▶ [TASK GOAL] Swap each "none" in the listing below for "blank" and write out every line again with nothing else changed. Leave out the picture lines.

---

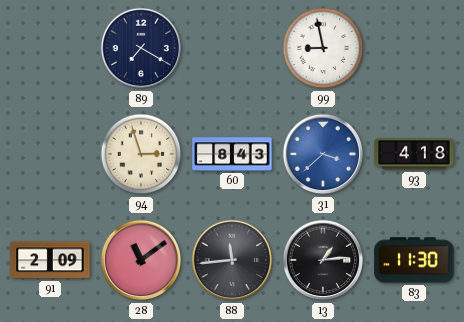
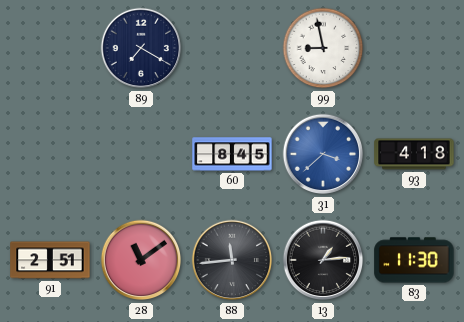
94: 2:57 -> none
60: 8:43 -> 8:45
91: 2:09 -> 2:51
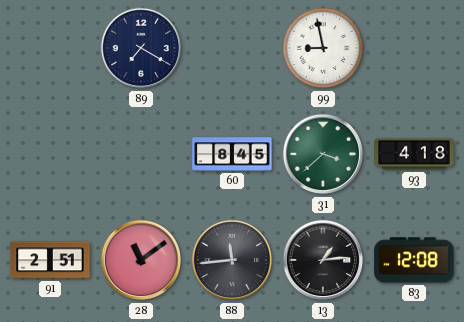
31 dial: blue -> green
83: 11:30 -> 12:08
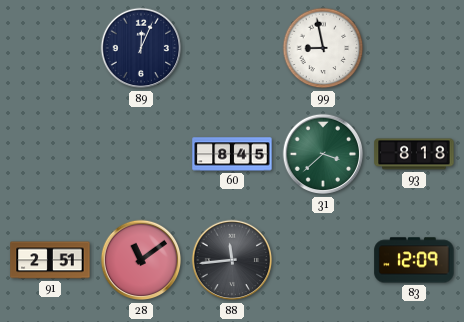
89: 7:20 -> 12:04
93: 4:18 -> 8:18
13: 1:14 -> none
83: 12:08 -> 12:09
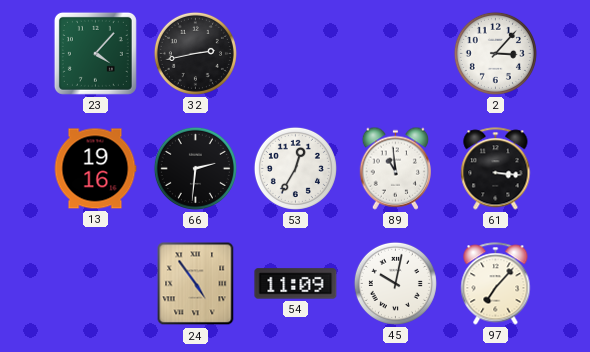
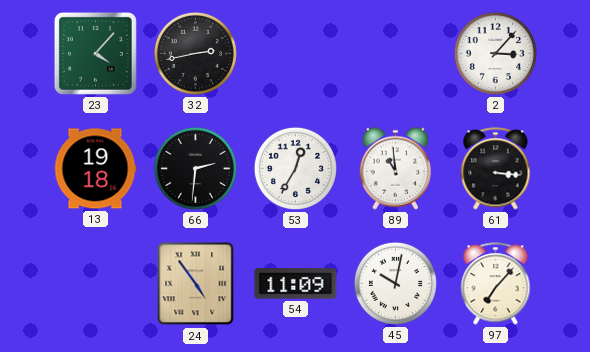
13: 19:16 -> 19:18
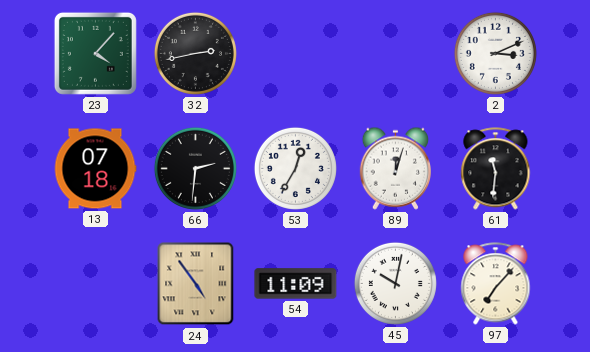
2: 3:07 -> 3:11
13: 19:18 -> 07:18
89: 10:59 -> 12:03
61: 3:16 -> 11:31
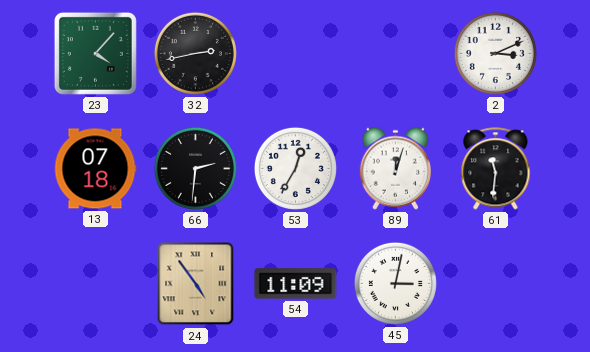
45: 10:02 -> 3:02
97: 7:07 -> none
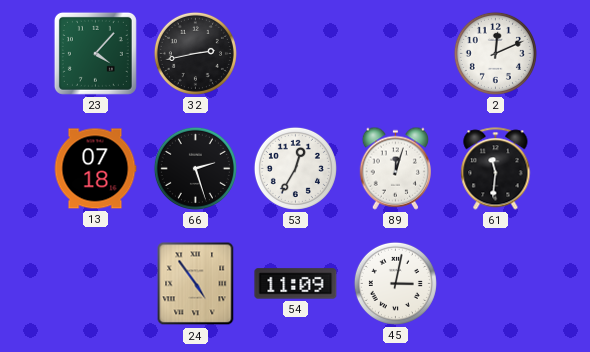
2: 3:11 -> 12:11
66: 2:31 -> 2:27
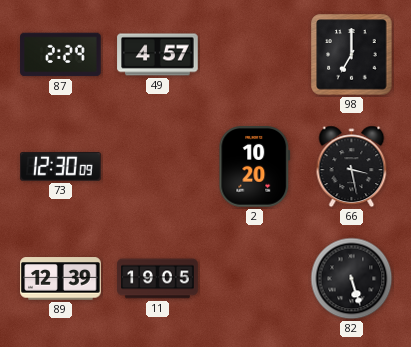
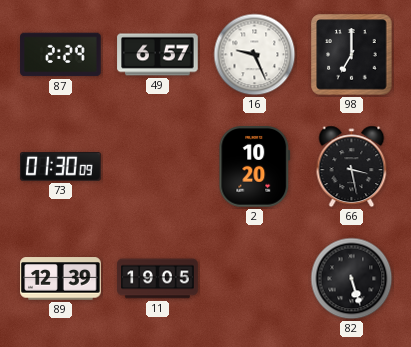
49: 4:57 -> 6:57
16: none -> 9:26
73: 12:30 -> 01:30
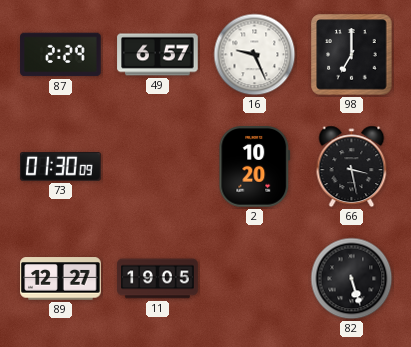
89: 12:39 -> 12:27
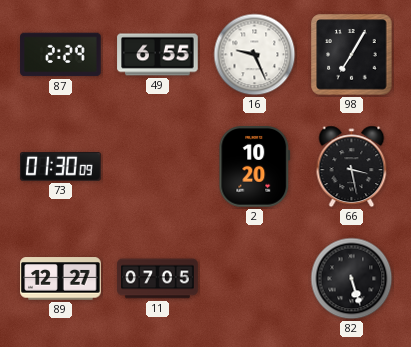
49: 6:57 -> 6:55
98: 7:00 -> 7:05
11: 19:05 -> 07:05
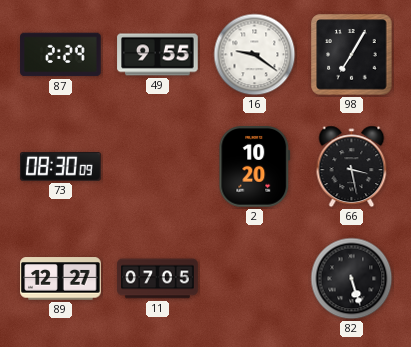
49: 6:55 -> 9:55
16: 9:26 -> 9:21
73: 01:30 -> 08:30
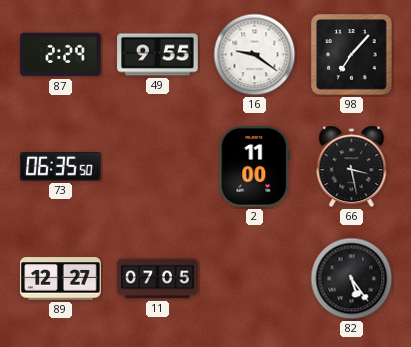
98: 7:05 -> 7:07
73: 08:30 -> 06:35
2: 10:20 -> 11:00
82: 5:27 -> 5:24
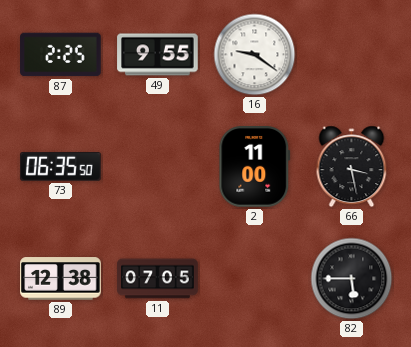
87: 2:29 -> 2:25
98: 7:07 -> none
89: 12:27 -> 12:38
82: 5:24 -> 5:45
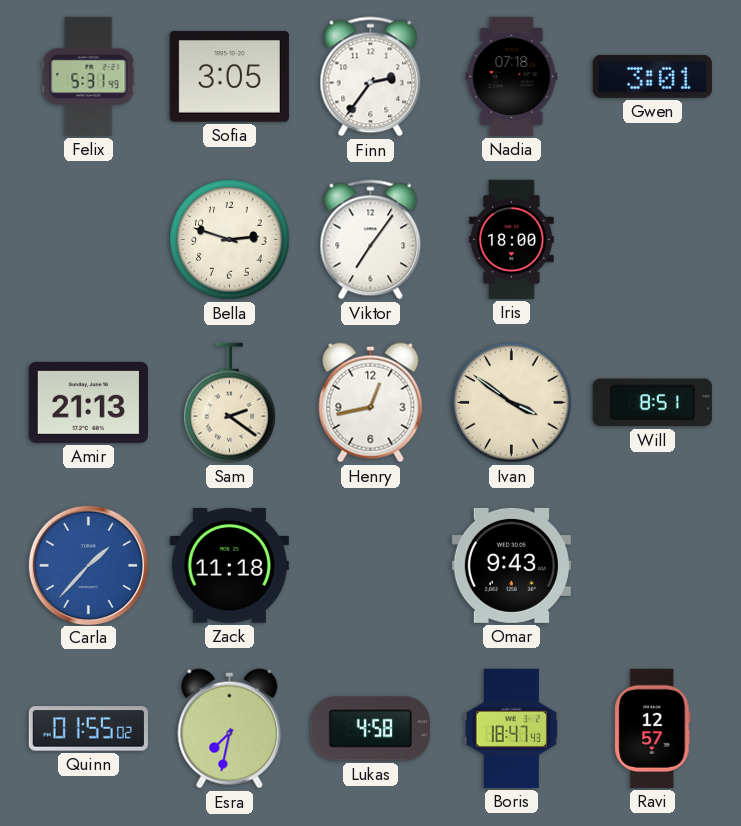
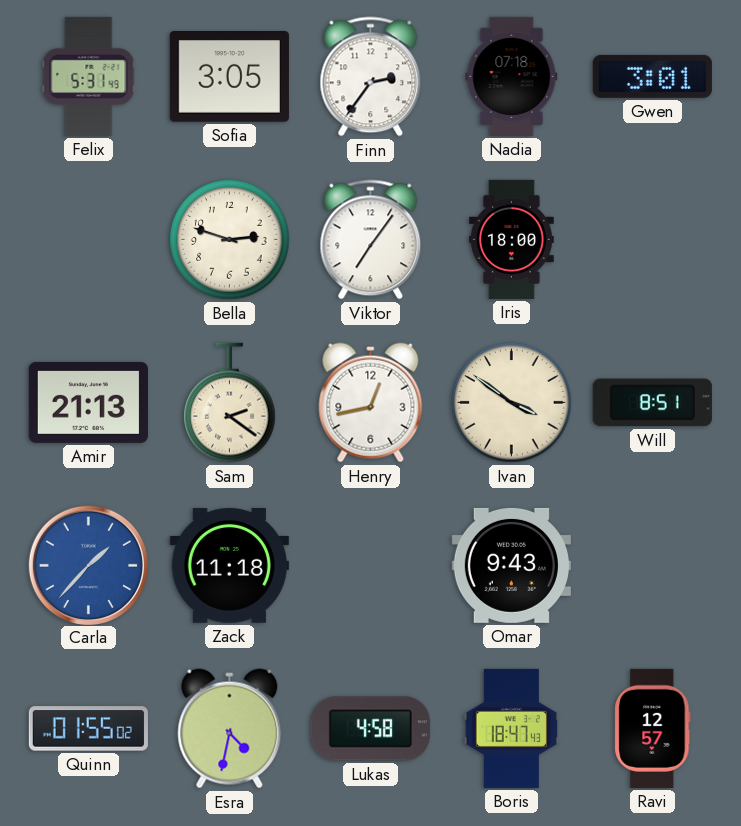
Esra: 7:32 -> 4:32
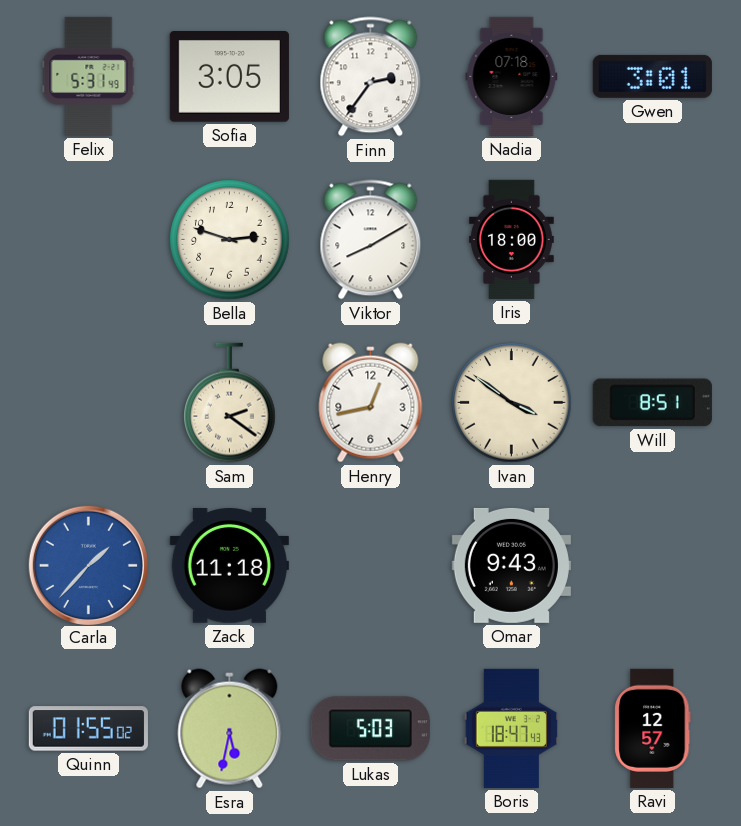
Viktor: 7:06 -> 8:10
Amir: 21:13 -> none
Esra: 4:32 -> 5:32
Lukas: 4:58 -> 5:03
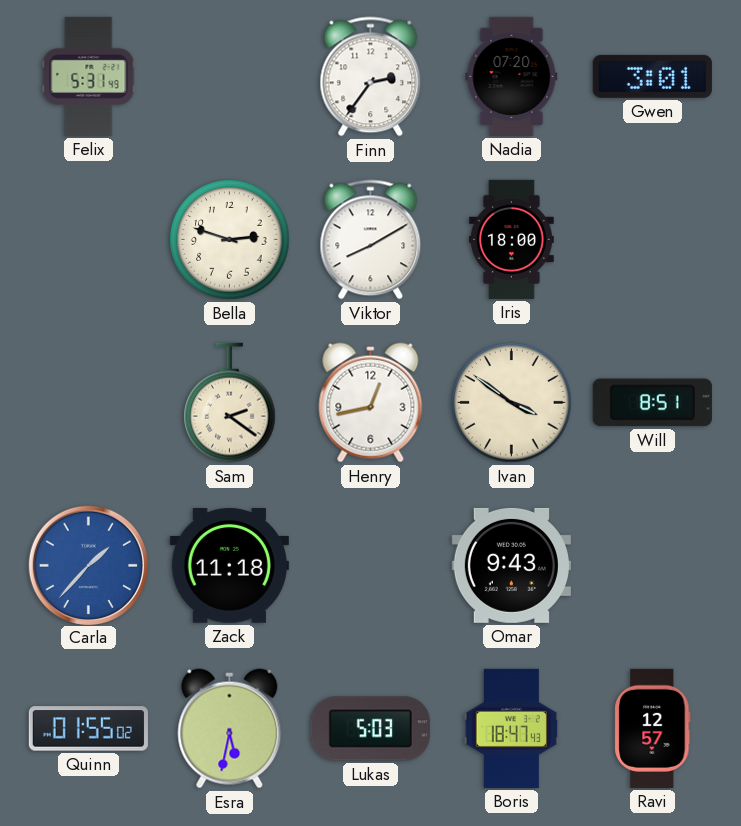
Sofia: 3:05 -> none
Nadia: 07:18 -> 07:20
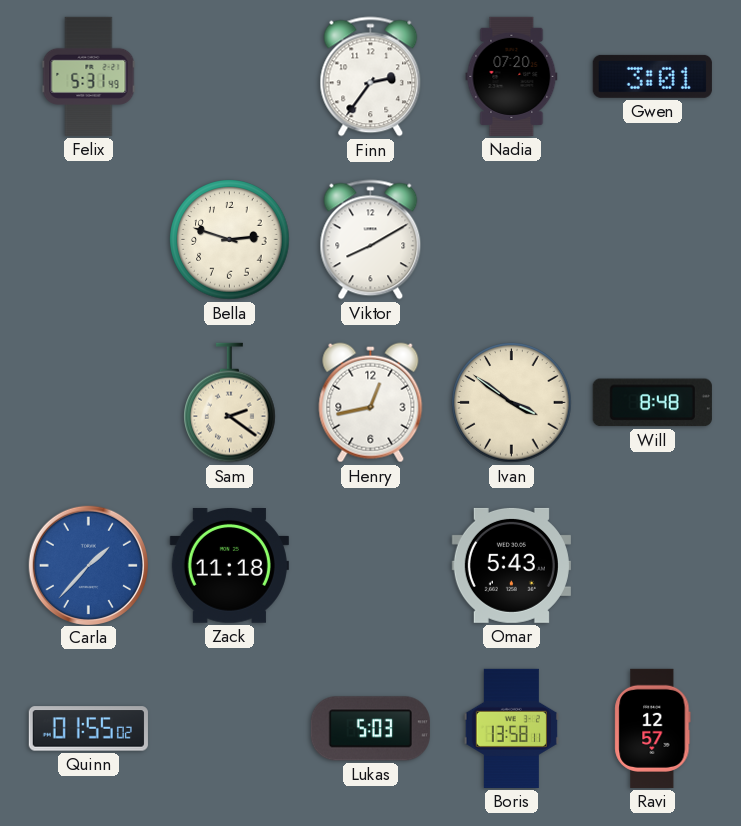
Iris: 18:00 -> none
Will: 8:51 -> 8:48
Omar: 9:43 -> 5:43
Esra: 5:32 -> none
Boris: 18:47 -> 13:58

---

▶ [SOLVED PROBLEM]
94: 2:57 -> blank
60: 8:43 -> 8:45
91: 2:09 -> 2:51
31 dial: blue -> green
83: 11:30 -> 12:08
89: 7:20 -> 12:04
93: 4:18 -> 8:18
13: 1:14 -> blank
83: 12:08 -> 12:09
13: 19:16 -> 19:18
2: 3:07 -> 3:11
13: 19:18 -> 07:18
89: 10:59 -> 12:03
61: 3:16 -> 11:31
45: 10:02 -> 3:02
97: 7:07 -> blank
2: 3:11 -> 12:11
66: 2:31 -> 2:27
49: 4:57 -> 6:57
16: blank -> 9:26
73: 12:30 -> 01:30
89: 12:39 -> 12:27
49: 6:57 -> 6:55
98: 7:00 -> 7:05
11: 19:05 -> 07:05
49: 6:55 -> 9:55
16: 9:26 -> 9:21
73: 01:30 -> 08:30
98: 7:05 -> 7:07
73: 08:30 -> 06:35
2: 10:20 -> 11:00
82: 5:27 -> 5:24
87: 2:29 -> 2:25
98: 7:07 -> blank
89: 12:27 -> 12:38
82: 5:24 -> 5:45
Esra: 7:32 -> 4:32
Viktor: 7:06 -> 8:10
Amir: 21:13 -> blank
Esra: 4:32 -> 5:32
Lukas: 4:58 -> 5:03
Sofia: 3:05 -> blank
Nadia: 07:18 -> 07:20
Iris: 18:00 -> blank
Will: 8:51 -> 8:48
Omar: 9:43 -> 5:43
Esra: 5:32 -> blank
Boris: 18:47 -> 13:58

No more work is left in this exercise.